■ **Records shown**:
==============================

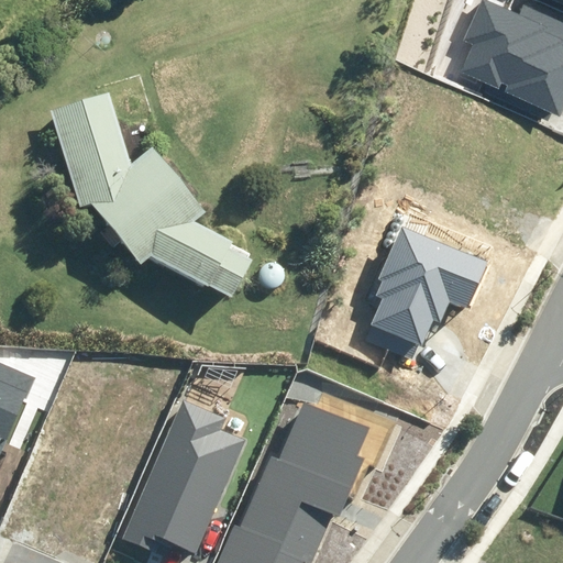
[(505,92),(560,117),(562,109),(562,17),(527,1),(519,18),(482,1),(464,41),(475,45),(462,73),(498,89),(501,81),(509,85),(505,92)]
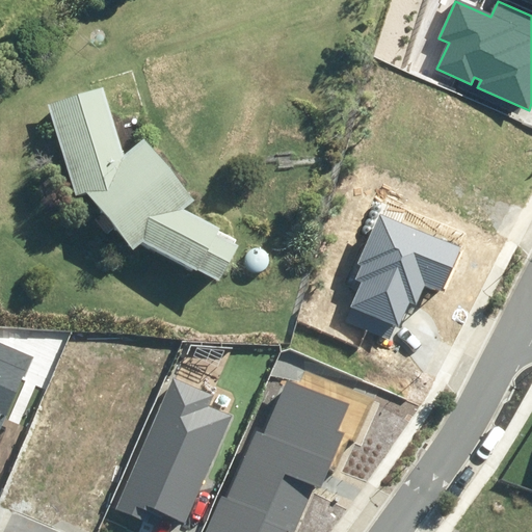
[(185,215),(195,204),(148,144),(126,161),(106,90),(50,106),(77,198),(87,195),(136,250),(144,245),(201,276),(222,235),(185,215)]
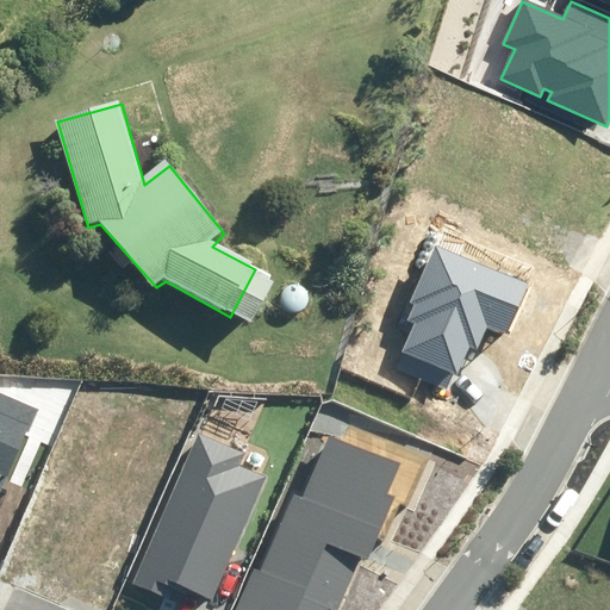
[(394,368),(446,390),(453,374),(456,377),(470,346),(475,348),(486,324),(509,334),(529,282),(434,243),(409,302),(416,305),(410,321),(414,323),(394,368)]
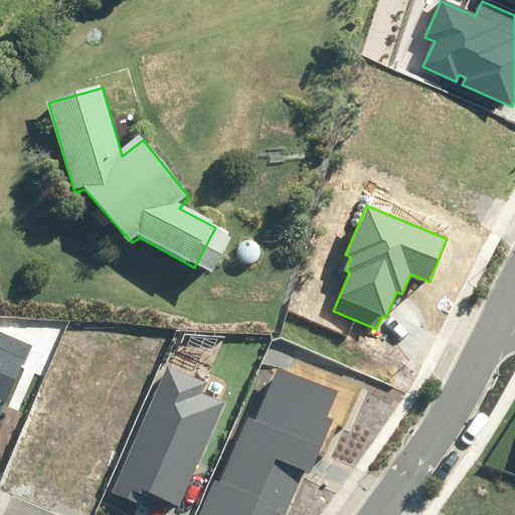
[(0,419),(3,412),(0,410),(0,404),(2,401),(7,403),(31,345),(0,332),(0,419)]
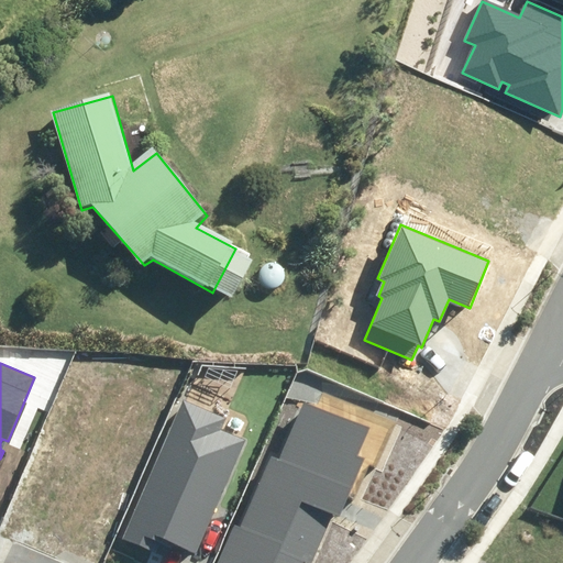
[(123,542),(153,554),(157,543),(167,547),(169,543),(197,555),(244,440),(221,430),(227,418),(181,399),(123,542)]
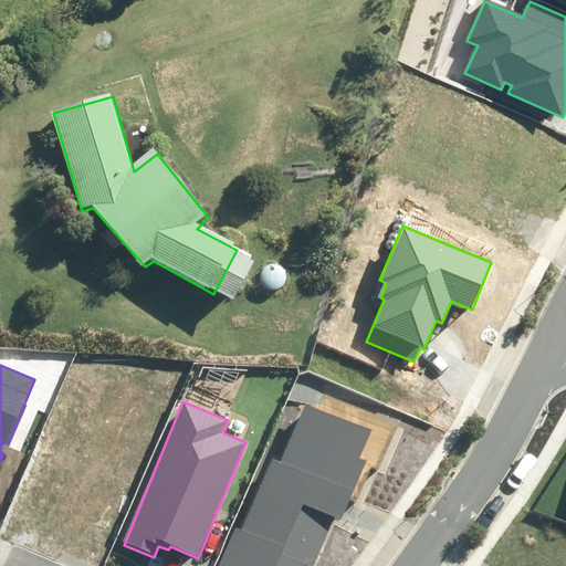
[(236,527),(219,565),(304,565),(305,565),(307,565),(313,565),(334,517),(341,520),(366,460),(359,457),(370,432),(305,405),(281,463),(271,459),(241,530),(236,527)]
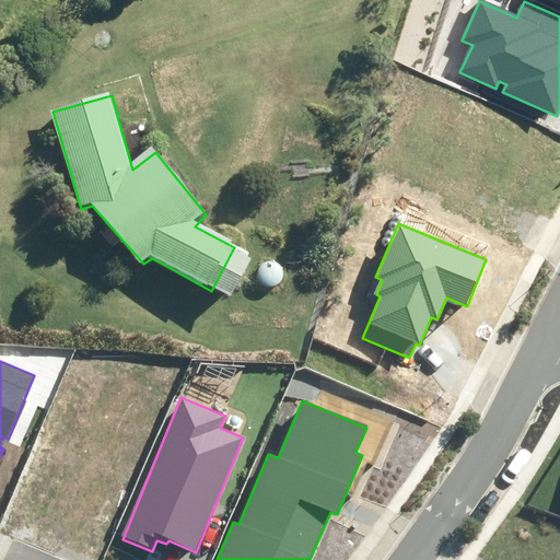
All buildings are outlined.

==============================

■ **Instruction**: Set out every record exactly, images excluded.

■ **Exercise solution**:
[(505,92),(560,117),(562,109),(562,17),(527,1),(519,18),(482,1),(464,41),(475,45),(462,73),(498,89),(501,81),(509,85),(505,92)]
[(185,215),(195,204),(148,144),(126,161),(106,90),(50,106),(77,198),(87,195),(136,250),(144,245),(201,276),(222,235),(185,215)]
[(394,368),(446,390),(453,374),(456,377),(470,346),(475,348),(486,324),(509,334),(529,282),(434,243),(409,302),(416,305),(410,321),(414,323),(394,368)]
[(0,419),(3,412),(0,410),(0,404),(2,401),(7,403),(31,345),(0,332),(0,419)]
[(123,542),(153,554),(157,543),(167,547),(169,543),(197,555),(244,440),(221,430),(227,418),(181,399),(123,542)]
[(236,527),(219,565),(304,565),(305,565),(307,565),(313,565),(334,517),(341,520),(366,460),(359,457),(370,432),(305,405),(281,463),(271,459),(241,530),(236,527)]
All buildings are outlined.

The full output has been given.